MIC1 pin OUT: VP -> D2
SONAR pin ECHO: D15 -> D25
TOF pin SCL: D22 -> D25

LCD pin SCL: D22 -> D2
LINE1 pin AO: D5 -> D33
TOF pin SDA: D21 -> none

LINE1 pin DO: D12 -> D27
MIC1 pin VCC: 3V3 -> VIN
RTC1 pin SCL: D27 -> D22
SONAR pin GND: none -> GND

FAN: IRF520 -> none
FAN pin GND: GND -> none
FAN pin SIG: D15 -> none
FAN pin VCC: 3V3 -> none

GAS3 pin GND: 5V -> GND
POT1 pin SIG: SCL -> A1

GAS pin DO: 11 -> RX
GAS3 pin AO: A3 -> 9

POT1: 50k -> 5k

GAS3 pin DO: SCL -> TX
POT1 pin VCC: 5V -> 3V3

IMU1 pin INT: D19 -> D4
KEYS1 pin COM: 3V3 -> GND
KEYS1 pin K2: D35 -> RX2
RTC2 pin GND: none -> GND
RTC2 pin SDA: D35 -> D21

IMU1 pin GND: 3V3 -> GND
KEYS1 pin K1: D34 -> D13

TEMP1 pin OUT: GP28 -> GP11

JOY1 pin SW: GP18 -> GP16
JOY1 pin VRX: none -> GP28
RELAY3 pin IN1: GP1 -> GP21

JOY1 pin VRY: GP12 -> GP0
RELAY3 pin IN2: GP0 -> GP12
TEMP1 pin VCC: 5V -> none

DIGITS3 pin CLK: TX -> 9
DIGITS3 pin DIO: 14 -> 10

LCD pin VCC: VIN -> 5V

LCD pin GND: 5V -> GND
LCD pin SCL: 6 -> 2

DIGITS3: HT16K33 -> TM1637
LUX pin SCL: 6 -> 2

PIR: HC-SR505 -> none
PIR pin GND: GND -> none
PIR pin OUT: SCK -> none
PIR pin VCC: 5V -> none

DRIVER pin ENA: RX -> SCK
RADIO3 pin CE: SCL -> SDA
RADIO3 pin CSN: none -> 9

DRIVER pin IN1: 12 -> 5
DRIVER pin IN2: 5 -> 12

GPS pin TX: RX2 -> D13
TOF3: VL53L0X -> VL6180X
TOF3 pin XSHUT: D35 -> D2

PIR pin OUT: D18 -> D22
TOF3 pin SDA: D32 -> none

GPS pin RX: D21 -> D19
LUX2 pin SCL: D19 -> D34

**REQUIREMENT**
Send back, unchanged, every line of the records from the one with "DRIVER pin ENA: RX -> SCK" through the last.

**SOLUTION FOR THIS EXERCISE**
DRIVER pin ENA: RX -> SCK
RADIO3 pin CE: SCL -> SDA
RADIO3 pin CSN: none -> 9

DRIVER pin IN1: 12 -> 5
DRIVER pin IN2: 5 -> 12

GPS pin TX: RX2 -> D13
TOF3: VL53L0X -> VL6180X
TOF3 pin XSHUT: D35 -> D2

PIR pin OUT: D18 -> D22
TOF3 pin SDA: D32 -> none

GPS pin RX: D21 -> D19
LUX2 pin SCL: D19 -> D34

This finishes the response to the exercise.